++++ TASK INPUT

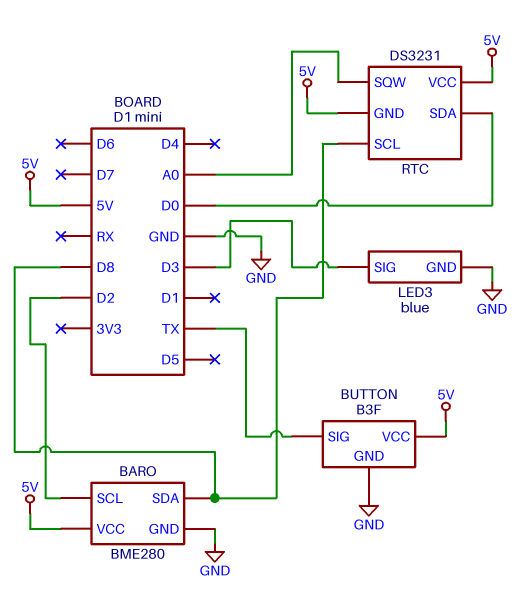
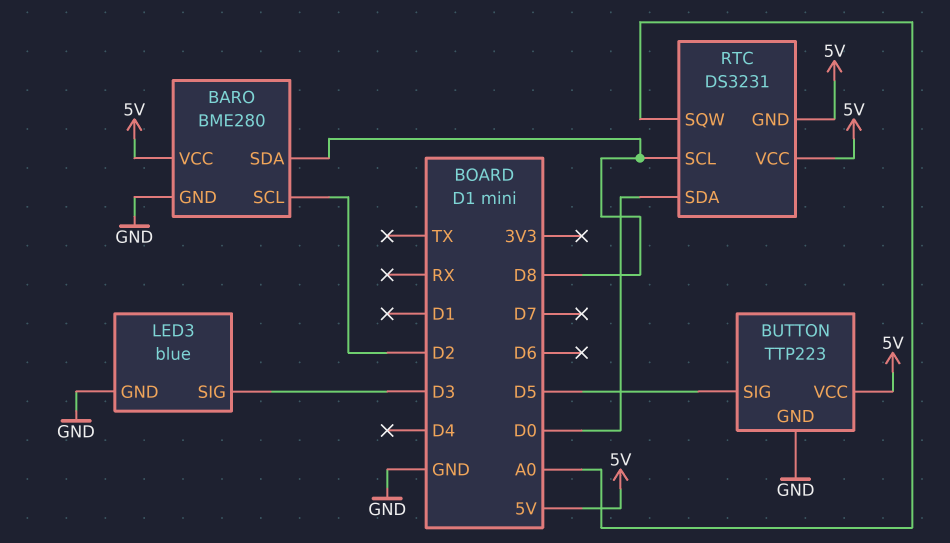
BUTTON: B3F -> TTP223
BUTTON pin SIG: TX -> D5

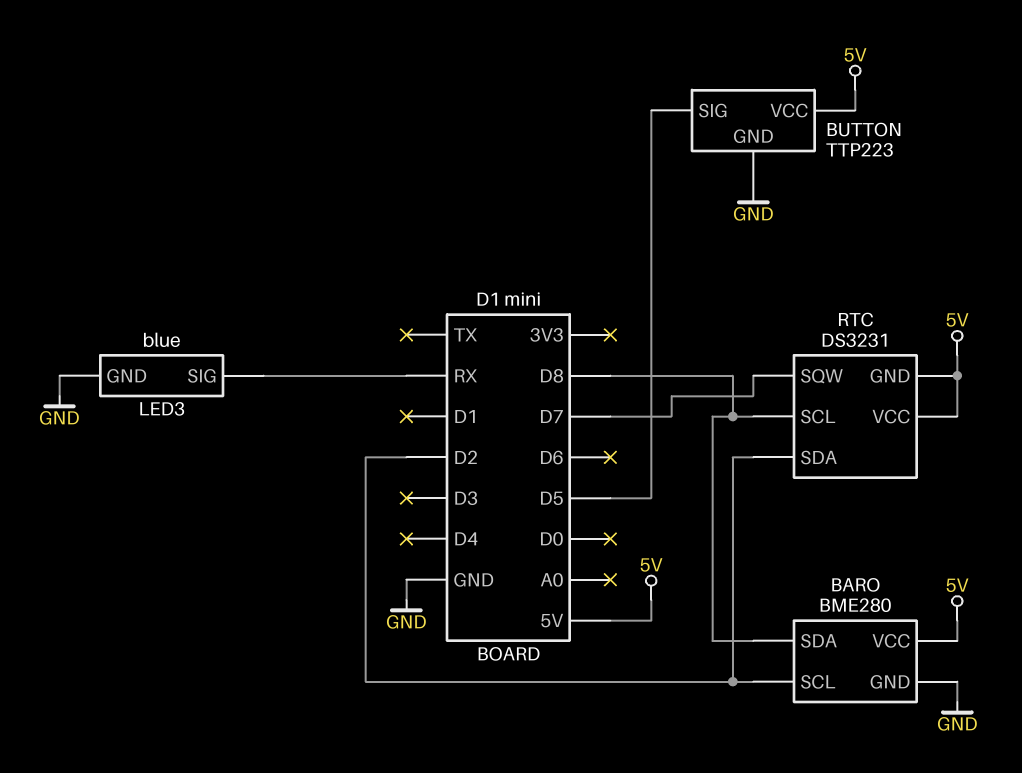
LED3 pin SIG: D3 -> RX
RTC pin SDA: D0 -> D2
RTC pin SQW: A0 -> D7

++++++++

= DESCRIPTION OF THE TASK =
Give back each of the records above word for word, apart from the pictures.

= SOLUTION =
BUTTON: B3F -> TTP223
BUTTON pin SIG: TX -> D5

LED3 pin SIG: D3 -> RX
RTC pin SDA: D0 -> D2
RTC pin SQW: A0 -> D7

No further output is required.